Data provided >>
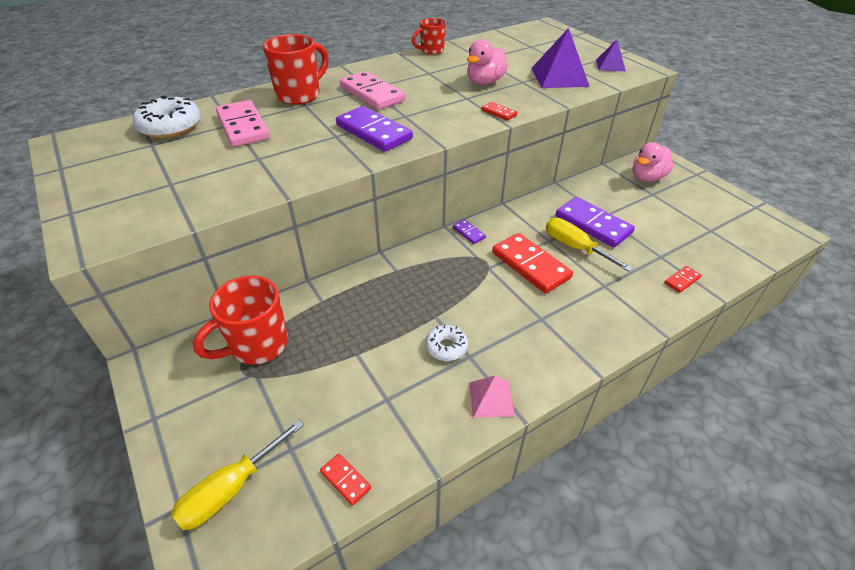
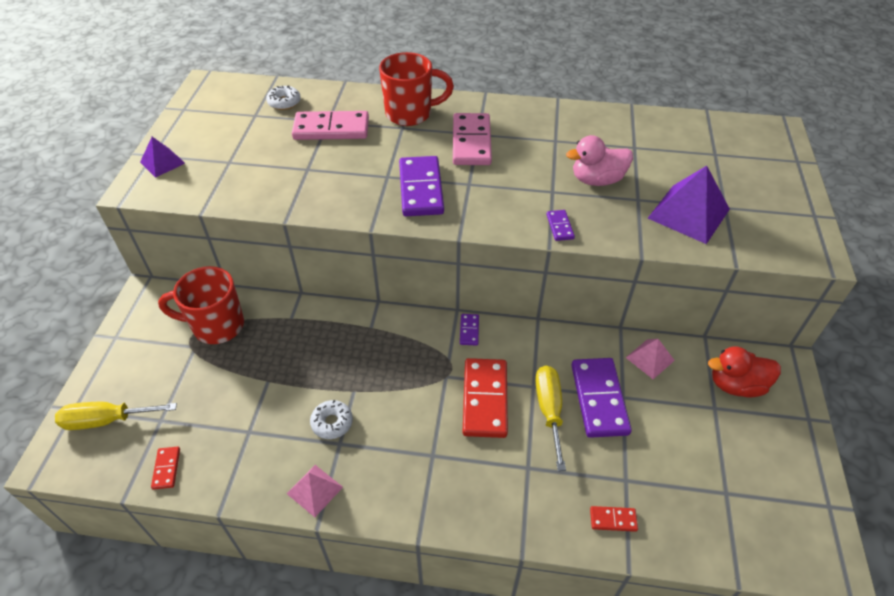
camera: 40 degrees right, 5 degrees up
(170, 126) = (284, 102): white donut -> white donut, size x0.57
(243, 126) = (331, 129): pink domino -> pink domino turned 75 degrees clockwise
(431, 51) = (594, 112): red mug -> none
(498, 113) = (559, 227): red domino -> purple domino
(591, 189) = (650, 359): none -> pink pyramid
(610, 65) = (777, 227): purple pyramid -> purple pyramid (162, 162)
(647, 177) = (736, 385): pink duck -> red duck

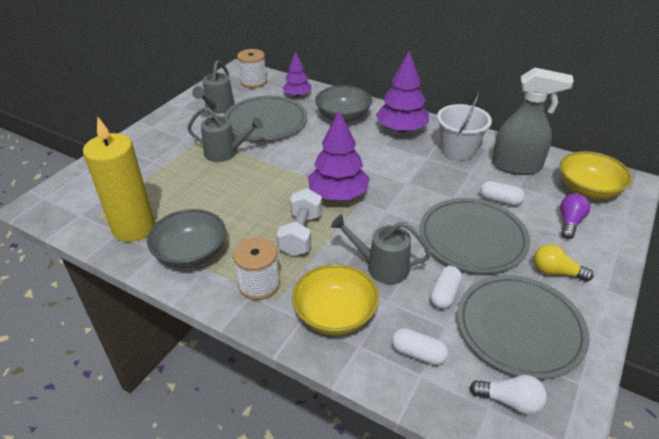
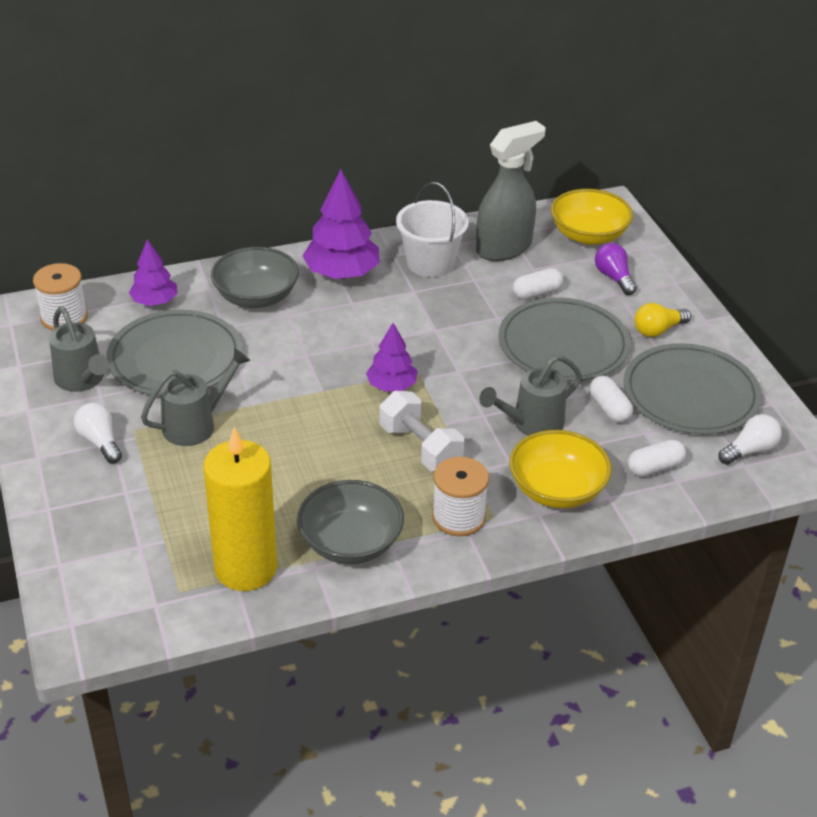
camera: 50 degrees left, 0 degrees up
(181, 135) = (100, 442): none -> white light bulb
(338, 194) = (392, 386): purple tree -> purple tree, size x0.61

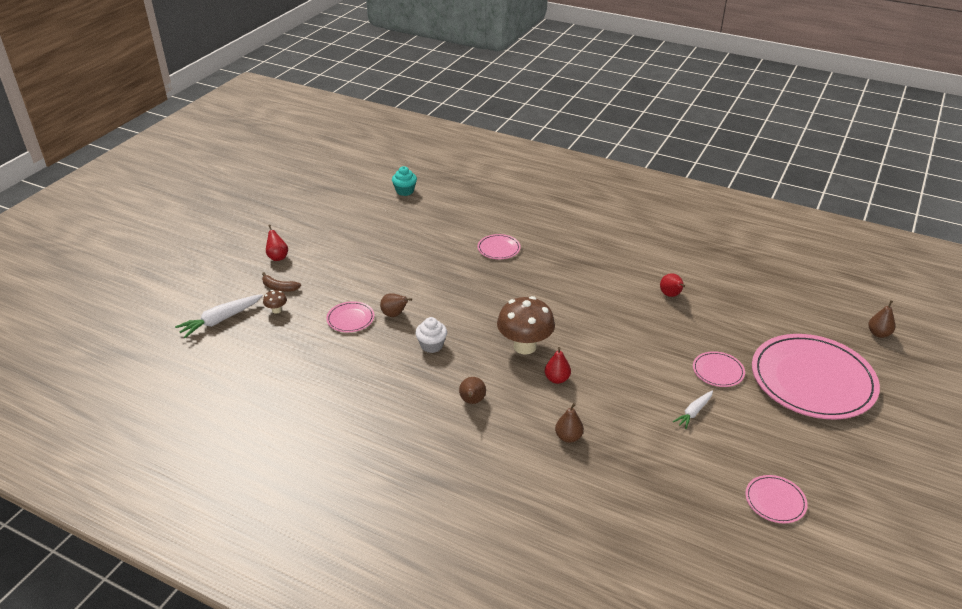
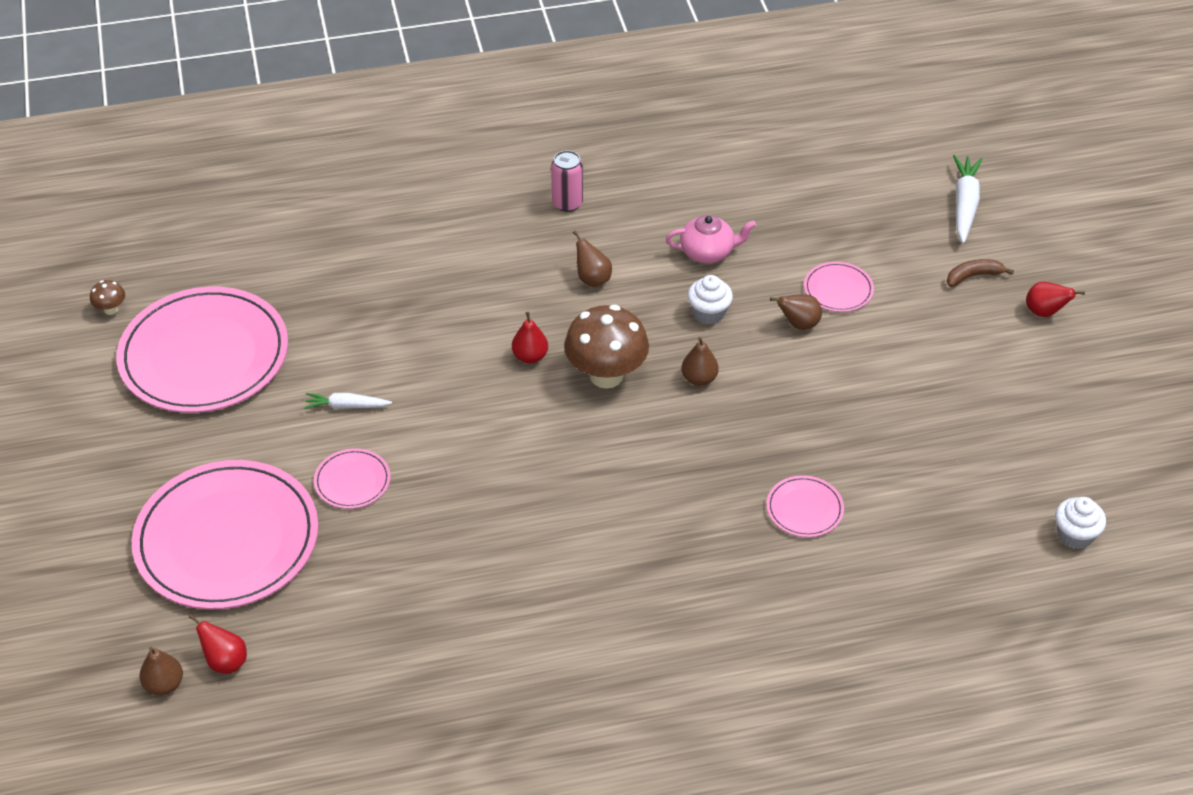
camera: 140 degrees right, 10 degrees up
(276, 310) = (929, 249): brown mushroom -> brown mushroom (111, 309)
(387, 377) = (708, 252): none -> pink teapot
(405, 191) = (1075, 535): turquoise cupcake -> white cupcake
(429, 461) = (567, 203): none -> pink can
(568, 437) = (458, 300): brown pear -> brown pear (699, 379)
(671, 295) = (495, 574): red pear -> red pear (225, 661)
(694, 412) = (346, 406): white carrot -> white carrot turned 90 degrees counterclockwise
(775, 501) = (204, 355): pink plate -> pink plate, size x2.35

Problem description >> All lines from the one with "(387, 377) = (708, 252): none -> pink teapot" onward to the end of the records above should be repeated exactly, and only those lines.

Exercise solution >>
(387, 377) = (708, 252): none -> pink teapot
(405, 191) = (1075, 535): turquoise cupcake -> white cupcake
(429, 461) = (567, 203): none -> pink can
(568, 437) = (458, 300): brown pear -> brown pear (699, 379)
(671, 295) = (495, 574): red pear -> red pear (225, 661)
(694, 412) = (346, 406): white carrot -> white carrot turned 90 degrees counterclockwise
(775, 501) = (204, 355): pink plate -> pink plate, size x2.35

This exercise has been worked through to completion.